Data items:
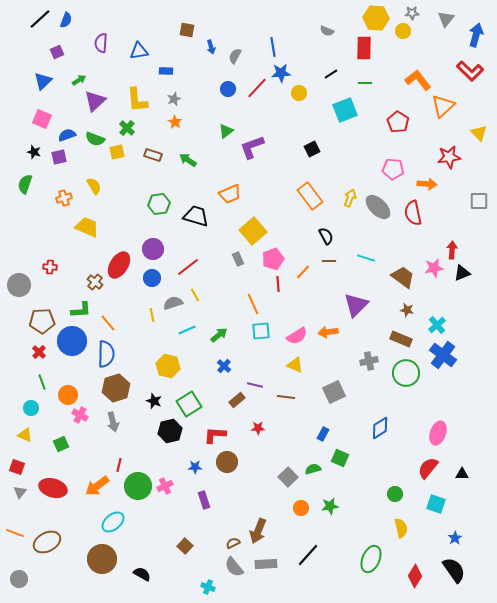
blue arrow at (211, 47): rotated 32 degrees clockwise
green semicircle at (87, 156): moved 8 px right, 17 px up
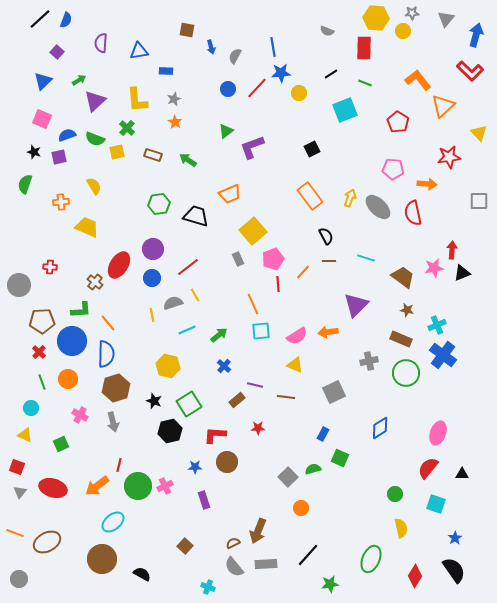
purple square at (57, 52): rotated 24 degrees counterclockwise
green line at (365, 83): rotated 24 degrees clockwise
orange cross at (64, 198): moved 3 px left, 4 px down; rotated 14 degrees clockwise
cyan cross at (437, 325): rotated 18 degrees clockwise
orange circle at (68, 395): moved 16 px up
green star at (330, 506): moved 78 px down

- **AIM**
Please output every line of the entries above word for word, leaving out the picture lines.

- **FINISHED EXERCISE**
blue arrow at (211, 47): rotated 32 degrees clockwise
green semicircle at (87, 156): moved 8 px right, 17 px up
purple square at (57, 52): rotated 24 degrees counterclockwise
green line at (365, 83): rotated 24 degrees clockwise
orange cross at (64, 198): moved 3 px left, 4 px down; rotated 14 degrees clockwise
cyan cross at (437, 325): rotated 18 degrees clockwise
orange circle at (68, 395): moved 16 px up
green star at (330, 506): moved 78 px down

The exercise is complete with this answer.